*RECORDS PROVIDED*:
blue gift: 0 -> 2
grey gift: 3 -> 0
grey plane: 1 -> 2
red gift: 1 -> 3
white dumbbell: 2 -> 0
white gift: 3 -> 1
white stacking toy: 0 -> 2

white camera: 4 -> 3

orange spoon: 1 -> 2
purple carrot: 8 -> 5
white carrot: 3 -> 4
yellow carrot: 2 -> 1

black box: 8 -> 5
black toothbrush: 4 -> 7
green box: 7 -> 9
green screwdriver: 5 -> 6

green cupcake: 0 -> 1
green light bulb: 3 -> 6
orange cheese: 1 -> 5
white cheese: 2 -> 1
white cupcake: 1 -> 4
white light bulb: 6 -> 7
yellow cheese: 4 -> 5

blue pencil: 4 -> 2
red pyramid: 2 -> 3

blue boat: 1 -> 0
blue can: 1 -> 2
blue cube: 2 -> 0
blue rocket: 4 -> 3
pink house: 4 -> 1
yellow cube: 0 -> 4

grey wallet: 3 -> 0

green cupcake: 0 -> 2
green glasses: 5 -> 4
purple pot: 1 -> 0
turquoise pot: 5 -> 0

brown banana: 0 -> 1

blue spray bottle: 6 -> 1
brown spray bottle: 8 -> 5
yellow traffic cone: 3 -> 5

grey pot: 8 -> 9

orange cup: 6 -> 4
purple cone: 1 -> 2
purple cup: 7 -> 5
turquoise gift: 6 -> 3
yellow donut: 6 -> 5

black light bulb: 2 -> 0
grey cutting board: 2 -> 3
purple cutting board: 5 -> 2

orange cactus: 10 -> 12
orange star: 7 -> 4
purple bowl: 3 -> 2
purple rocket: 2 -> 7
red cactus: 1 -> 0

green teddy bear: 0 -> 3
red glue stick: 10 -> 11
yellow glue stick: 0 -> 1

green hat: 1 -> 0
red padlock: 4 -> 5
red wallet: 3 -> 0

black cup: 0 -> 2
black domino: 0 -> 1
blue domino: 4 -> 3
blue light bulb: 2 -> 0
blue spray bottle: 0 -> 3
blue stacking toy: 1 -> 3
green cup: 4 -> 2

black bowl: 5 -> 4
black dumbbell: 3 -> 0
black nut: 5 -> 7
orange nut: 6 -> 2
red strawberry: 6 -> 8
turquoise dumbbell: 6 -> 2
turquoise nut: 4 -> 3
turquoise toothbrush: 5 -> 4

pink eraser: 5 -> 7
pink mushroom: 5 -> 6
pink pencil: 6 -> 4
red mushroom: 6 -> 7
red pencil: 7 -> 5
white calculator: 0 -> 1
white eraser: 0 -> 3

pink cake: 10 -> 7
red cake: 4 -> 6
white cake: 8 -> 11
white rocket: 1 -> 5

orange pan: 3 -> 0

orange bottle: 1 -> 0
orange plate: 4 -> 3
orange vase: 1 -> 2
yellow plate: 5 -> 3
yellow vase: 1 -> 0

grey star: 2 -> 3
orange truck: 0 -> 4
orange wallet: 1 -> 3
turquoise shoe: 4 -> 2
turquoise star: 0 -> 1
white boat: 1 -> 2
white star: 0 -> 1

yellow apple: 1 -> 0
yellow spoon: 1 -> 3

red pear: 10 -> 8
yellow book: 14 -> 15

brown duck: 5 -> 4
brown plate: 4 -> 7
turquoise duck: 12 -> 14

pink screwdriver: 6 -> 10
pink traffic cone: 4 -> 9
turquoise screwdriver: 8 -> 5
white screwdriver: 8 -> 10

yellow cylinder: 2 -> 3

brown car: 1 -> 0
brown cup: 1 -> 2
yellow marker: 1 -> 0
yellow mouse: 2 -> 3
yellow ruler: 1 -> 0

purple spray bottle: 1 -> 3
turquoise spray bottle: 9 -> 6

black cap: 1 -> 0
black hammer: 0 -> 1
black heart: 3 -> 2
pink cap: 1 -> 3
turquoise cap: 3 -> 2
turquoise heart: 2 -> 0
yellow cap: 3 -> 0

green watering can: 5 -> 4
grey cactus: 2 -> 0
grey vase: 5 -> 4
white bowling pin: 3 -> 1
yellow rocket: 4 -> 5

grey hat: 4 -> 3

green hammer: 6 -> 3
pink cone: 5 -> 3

*WORK REQUIRED*: Would you output the material above once more, exactly as given?

*OUTPUT*:
blue gift: 0 -> 2
grey gift: 3 -> 0
grey plane: 1 -> 2
red gift: 1 -> 3
white dumbbell: 2 -> 0
white gift: 3 -> 1
white stacking toy: 0 -> 2

white camera: 4 -> 3

orange spoon: 1 -> 2
purple carrot: 8 -> 5
white carrot: 3 -> 4
yellow carrot: 2 -> 1

black box: 8 -> 5
black toothbrush: 4 -> 7
green box: 7 -> 9
green screwdriver: 5 -> 6

green cupcake: 0 -> 1
green light bulb: 3 -> 6
orange cheese: 1 -> 5
white cheese: 2 -> 1
white cupcake: 1 -> 4
white light bulb: 6 -> 7
yellow cheese: 4 -> 5

blue pencil: 4 -> 2
red pyramid: 2 -> 3

blue boat: 1 -> 0
blue can: 1 -> 2
blue cube: 2 -> 0
blue rocket: 4 -> 3
pink house: 4 -> 1
yellow cube: 0 -> 4

grey wallet: 3 -> 0

green cupcake: 0 -> 2
green glasses: 5 -> 4
purple pot: 1 -> 0
turquoise pot: 5 -> 0

brown banana: 0 -> 1

blue spray bottle: 6 -> 1
brown spray bottle: 8 -> 5
yellow traffic cone: 3 -> 5

grey pot: 8 -> 9

orange cup: 6 -> 4
purple cone: 1 -> 2
purple cup: 7 -> 5
turquoise gift: 6 -> 3
yellow donut: 6 -> 5

black light bulb: 2 -> 0
grey cutting board: 2 -> 3
purple cutting board: 5 -> 2

orange cactus: 10 -> 12
orange star: 7 -> 4
purple bowl: 3 -> 2
purple rocket: 2 -> 7
red cactus: 1 -> 0

green teddy bear: 0 -> 3
red glue stick: 10 -> 11
yellow glue stick: 0 -> 1

green hat: 1 -> 0
red padlock: 4 -> 5
red wallet: 3 -> 0

black cup: 0 -> 2
black domino: 0 -> 1
blue domino: 4 -> 3
blue light bulb: 2 -> 0
blue spray bottle: 0 -> 3
blue stacking toy: 1 -> 3
green cup: 4 -> 2

black bowl: 5 -> 4
black dumbbell: 3 -> 0
black nut: 5 -> 7
orange nut: 6 -> 2
red strawberry: 6 -> 8
turquoise dumbbell: 6 -> 2
turquoise nut: 4 -> 3
turquoise toothbrush: 5 -> 4

pink eraser: 5 -> 7
pink mushroom: 5 -> 6
pink pencil: 6 -> 4
red mushroom: 6 -> 7
red pencil: 7 -> 5
white calculator: 0 -> 1
white eraser: 0 -> 3

pink cake: 10 -> 7
red cake: 4 -> 6
white cake: 8 -> 11
white rocket: 1 -> 5

orange pan: 3 -> 0

orange bottle: 1 -> 0
orange plate: 4 -> 3
orange vase: 1 -> 2
yellow plate: 5 -> 3
yellow vase: 1 -> 0

grey star: 2 -> 3
orange truck: 0 -> 4
orange wallet: 1 -> 3
turquoise shoe: 4 -> 2
turquoise star: 0 -> 1
white boat: 1 -> 2
white star: 0 -> 1

yellow apple: 1 -> 0
yellow spoon: 1 -> 3

red pear: 10 -> 8
yellow book: 14 -> 15

brown duck: 5 -> 4
brown plate: 4 -> 7
turquoise duck: 12 -> 14

pink screwdriver: 6 -> 10
pink traffic cone: 4 -> 9
turquoise screwdriver: 8 -> 5
white screwdriver: 8 -> 10

yellow cylinder: 2 -> 3

brown car: 1 -> 0
brown cup: 1 -> 2
yellow marker: 1 -> 0
yellow mouse: 2 -> 3
yellow ruler: 1 -> 0

purple spray bottle: 1 -> 3
turquoise spray bottle: 9 -> 6

black cap: 1 -> 0
black hammer: 0 -> 1
black heart: 3 -> 2
pink cap: 1 -> 3
turquoise cap: 3 -> 2
turquoise heart: 2 -> 0
yellow cap: 3 -> 0

green watering can: 5 -> 4
grey cactus: 2 -> 0
grey vase: 5 -> 4
white bowling pin: 3 -> 1
yellow rocket: 4 -> 5

grey hat: 4 -> 3

green hammer: 6 -> 3
pink cone: 5 -> 3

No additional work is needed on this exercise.